◆ EXERCISE AIM
A word-for-word copy of the line containing "(93, 304) = (184, 159): yellow" and every following line to the end of the data below is all the answer should hold.

◆ INFORMATION SHOWN
----------------

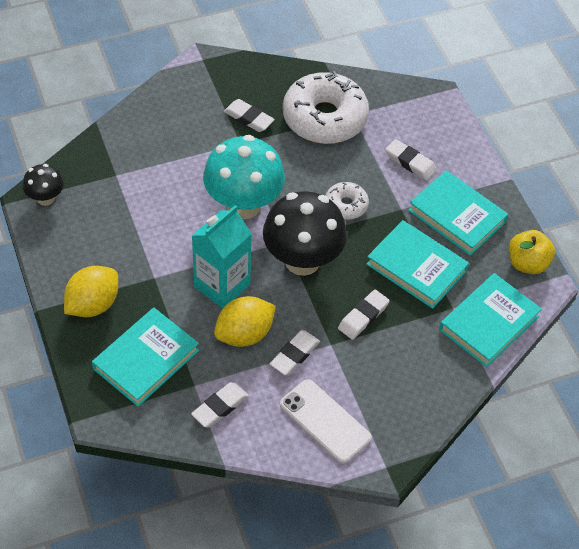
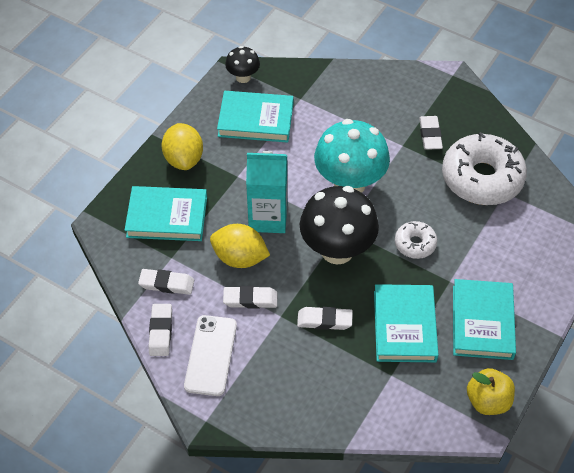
camera: 55 degrees right, 0 degrees up
(93, 304) = (184, 159): yellow lemon -> yellow lemon turned 75 degrees clockwise
(410, 162) = (501, 258): white eraser -> white eraser (161, 332)
(489, 323) = (401, 409): turquoise book -> turquoise book (255, 120)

----------------

◆ EXERCISE OUTPUT
(93, 304) = (184, 159): yellow lemon -> yellow lemon turned 75 degrees clockwise
(410, 162) = (501, 258): white eraser -> white eraser (161, 332)
(489, 323) = (401, 409): turquoise book -> turquoise book (255, 120)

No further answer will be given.